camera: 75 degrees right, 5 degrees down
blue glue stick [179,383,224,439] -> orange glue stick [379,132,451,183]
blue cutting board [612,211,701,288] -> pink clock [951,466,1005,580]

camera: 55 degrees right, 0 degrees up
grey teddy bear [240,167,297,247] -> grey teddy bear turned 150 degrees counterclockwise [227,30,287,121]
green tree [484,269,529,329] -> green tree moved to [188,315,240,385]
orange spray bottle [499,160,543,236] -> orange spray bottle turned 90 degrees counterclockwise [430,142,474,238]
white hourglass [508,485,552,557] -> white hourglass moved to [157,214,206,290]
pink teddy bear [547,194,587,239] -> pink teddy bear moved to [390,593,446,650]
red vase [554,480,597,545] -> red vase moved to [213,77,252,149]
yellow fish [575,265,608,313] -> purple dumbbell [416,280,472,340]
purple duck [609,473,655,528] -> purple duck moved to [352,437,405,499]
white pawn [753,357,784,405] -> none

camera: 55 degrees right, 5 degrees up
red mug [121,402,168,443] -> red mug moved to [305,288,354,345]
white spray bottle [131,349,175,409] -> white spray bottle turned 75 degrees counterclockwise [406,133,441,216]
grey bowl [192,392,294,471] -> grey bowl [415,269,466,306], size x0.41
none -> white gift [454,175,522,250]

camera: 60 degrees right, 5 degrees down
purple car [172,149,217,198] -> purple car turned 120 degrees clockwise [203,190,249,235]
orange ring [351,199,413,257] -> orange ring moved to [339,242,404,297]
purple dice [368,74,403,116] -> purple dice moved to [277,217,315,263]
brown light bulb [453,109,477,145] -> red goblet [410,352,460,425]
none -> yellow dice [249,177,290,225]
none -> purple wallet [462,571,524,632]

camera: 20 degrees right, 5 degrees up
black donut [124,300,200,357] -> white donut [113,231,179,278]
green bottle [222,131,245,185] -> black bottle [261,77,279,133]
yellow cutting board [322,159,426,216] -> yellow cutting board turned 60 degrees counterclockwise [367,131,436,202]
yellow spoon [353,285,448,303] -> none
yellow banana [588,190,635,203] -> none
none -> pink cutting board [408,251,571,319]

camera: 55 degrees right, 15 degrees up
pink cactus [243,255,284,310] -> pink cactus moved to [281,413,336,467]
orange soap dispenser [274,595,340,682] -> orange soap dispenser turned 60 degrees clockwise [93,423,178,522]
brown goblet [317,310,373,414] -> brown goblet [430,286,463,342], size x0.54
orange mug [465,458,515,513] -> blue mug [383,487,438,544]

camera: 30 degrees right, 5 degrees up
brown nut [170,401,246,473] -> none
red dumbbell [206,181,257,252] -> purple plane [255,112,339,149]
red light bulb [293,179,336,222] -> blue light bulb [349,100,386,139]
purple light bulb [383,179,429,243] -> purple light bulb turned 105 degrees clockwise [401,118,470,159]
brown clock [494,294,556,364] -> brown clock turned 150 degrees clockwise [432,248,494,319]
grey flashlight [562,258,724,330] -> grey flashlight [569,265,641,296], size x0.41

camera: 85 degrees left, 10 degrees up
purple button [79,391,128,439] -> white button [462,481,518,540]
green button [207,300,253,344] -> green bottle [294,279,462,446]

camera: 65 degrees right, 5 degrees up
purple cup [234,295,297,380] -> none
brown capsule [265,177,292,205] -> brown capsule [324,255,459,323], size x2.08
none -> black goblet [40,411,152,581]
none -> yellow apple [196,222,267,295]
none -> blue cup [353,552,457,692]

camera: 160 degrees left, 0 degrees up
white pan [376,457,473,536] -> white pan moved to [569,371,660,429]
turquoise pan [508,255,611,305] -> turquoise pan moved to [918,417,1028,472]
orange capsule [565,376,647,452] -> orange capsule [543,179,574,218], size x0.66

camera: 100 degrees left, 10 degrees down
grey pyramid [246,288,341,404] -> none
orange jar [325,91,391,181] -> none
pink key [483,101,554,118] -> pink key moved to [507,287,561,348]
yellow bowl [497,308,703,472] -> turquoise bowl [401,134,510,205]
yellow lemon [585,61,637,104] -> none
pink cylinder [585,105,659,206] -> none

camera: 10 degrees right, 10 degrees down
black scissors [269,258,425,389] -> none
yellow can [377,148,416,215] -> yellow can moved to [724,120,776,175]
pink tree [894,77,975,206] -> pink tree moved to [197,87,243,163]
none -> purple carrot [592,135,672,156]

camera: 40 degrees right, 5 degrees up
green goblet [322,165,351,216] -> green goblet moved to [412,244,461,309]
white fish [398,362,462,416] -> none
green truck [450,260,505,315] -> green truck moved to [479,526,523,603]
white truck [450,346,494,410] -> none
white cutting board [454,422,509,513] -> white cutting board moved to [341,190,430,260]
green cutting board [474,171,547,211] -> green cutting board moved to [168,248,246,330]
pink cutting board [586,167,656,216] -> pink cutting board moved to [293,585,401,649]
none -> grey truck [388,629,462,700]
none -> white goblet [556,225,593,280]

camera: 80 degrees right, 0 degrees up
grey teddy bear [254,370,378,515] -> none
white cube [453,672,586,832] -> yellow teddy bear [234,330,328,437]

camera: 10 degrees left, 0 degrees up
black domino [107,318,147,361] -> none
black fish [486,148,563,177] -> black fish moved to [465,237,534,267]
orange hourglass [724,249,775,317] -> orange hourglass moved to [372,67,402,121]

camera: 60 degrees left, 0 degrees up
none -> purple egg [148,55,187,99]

▶ Your assignment:
Output the lines of the records above exactly as they appear, from the line containing "grey teddy bear [240,167,297,247]" through the line containing "camera: 60 degrees right, 5 degrees down".

▶ Response area:
grey teddy bear [240,167,297,247] -> grey teddy bear turned 150 degrees counterclockwise [227,30,287,121]
green tree [484,269,529,329] -> green tree moved to [188,315,240,385]
orange spray bottle [499,160,543,236] -> orange spray bottle turned 90 degrees counterclockwise [430,142,474,238]
white hourglass [508,485,552,557] -> white hourglass moved to [157,214,206,290]
pink teddy bear [547,194,587,239] -> pink teddy bear moved to [390,593,446,650]
red vase [554,480,597,545] -> red vase moved to [213,77,252,149]
yellow fish [575,265,608,313] -> purple dumbbell [416,280,472,340]
purple duck [609,473,655,528] -> purple duck moved to [352,437,405,499]
white pawn [753,357,784,405] -> none

camera: 55 degrees right, 5 degrees up
red mug [121,402,168,443] -> red mug moved to [305,288,354,345]
white spray bottle [131,349,175,409] -> white spray bottle turned 75 degrees counterclockwise [406,133,441,216]
grey bowl [192,392,294,471] -> grey bowl [415,269,466,306], size x0.41
none -> white gift [454,175,522,250]

camera: 60 degrees right, 5 degrees down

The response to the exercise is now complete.